→ **Required action**
Could you find every line in the records below that contains the word "none" and copy it?

→ **Supplied material**
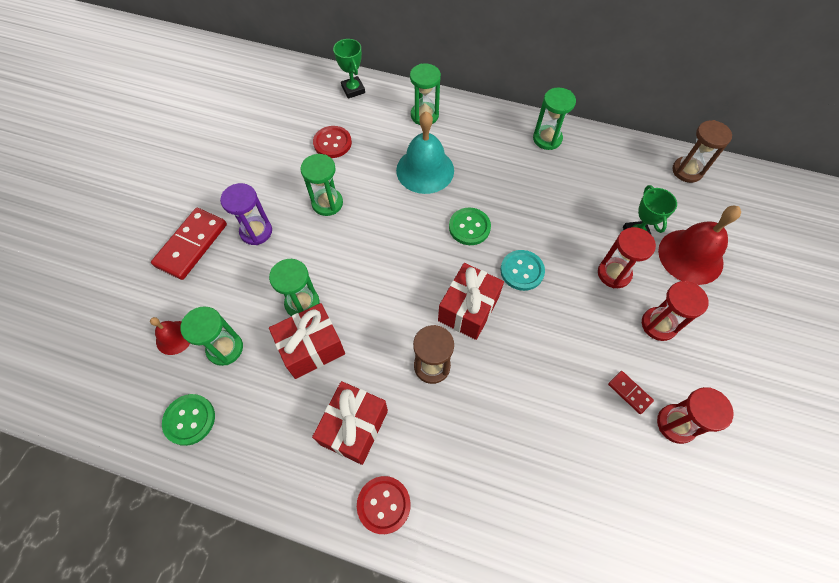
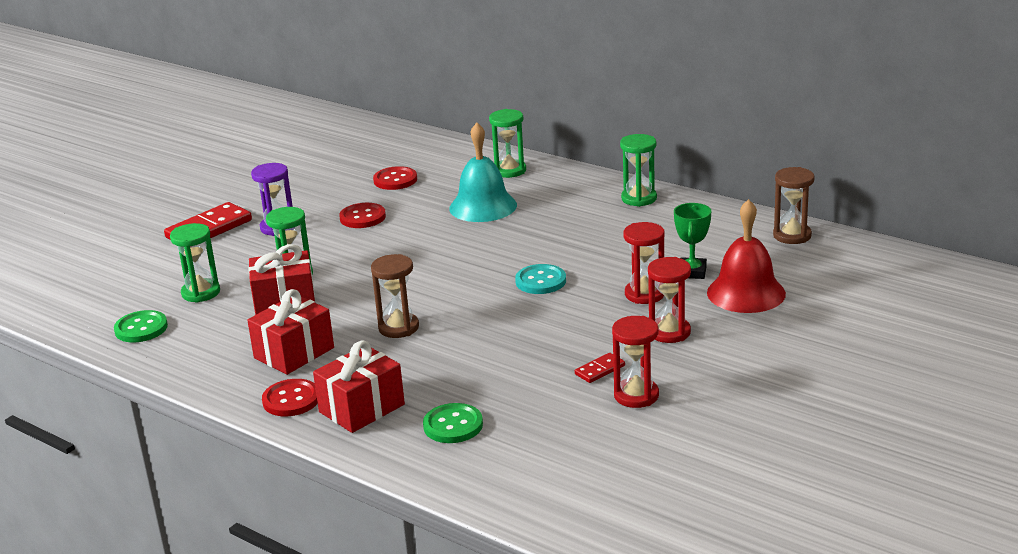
camera: 20 degrees right, 35 degrees down
(174, 337) = (157, 281): red bell -> none
(327, 203) = (362, 217): green hourglass -> red button
(353, 89) = (442, 147): green trophy -> none
(468, 309) = (463, 298): red gift -> red gift (361, 408)
(469, 227) = (504, 247): green button -> green button (453, 425)
(629, 393) = (599, 370): red domino -> red domino turned 75 degrees clockwise

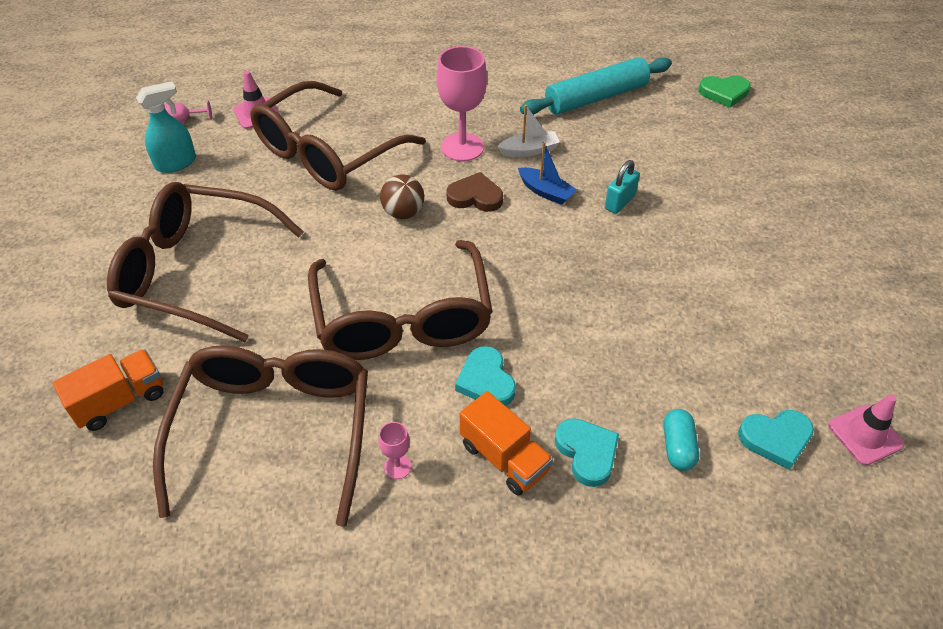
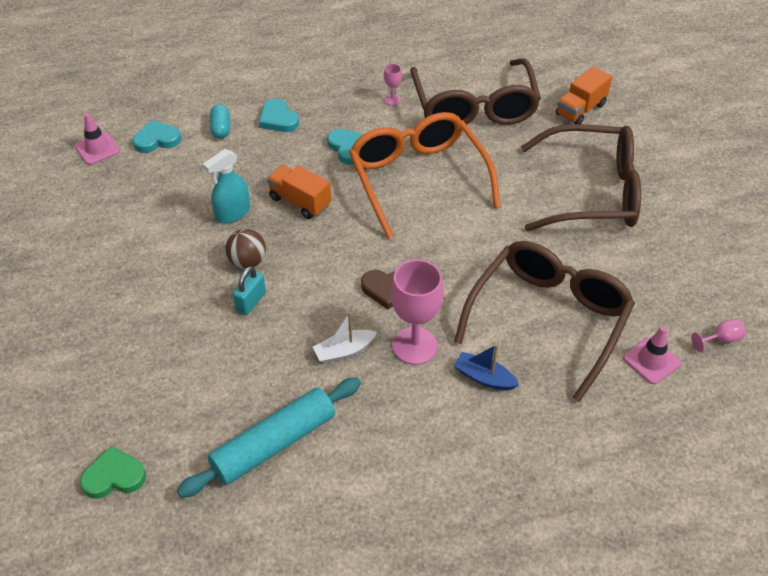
camera: 170 degrees right, 0 degrees up
(176, 163) = (686, 286): turquoise spray bottle -> turquoise spray bottle (232, 213)
(403, 213) = (448, 264): brown ball -> brown ball (247, 261)
(403, 319) = (418, 178): brown glasses -> orange glasses
(504, 458) = (329, 111): orange truck -> orange truck (300, 202)
(545, 192) = (322, 303): blue boat -> blue boat (484, 377)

→ **Answer to this problem**
(174, 337) = (157, 281): red bell -> none
(353, 89) = (442, 147): green trophy -> none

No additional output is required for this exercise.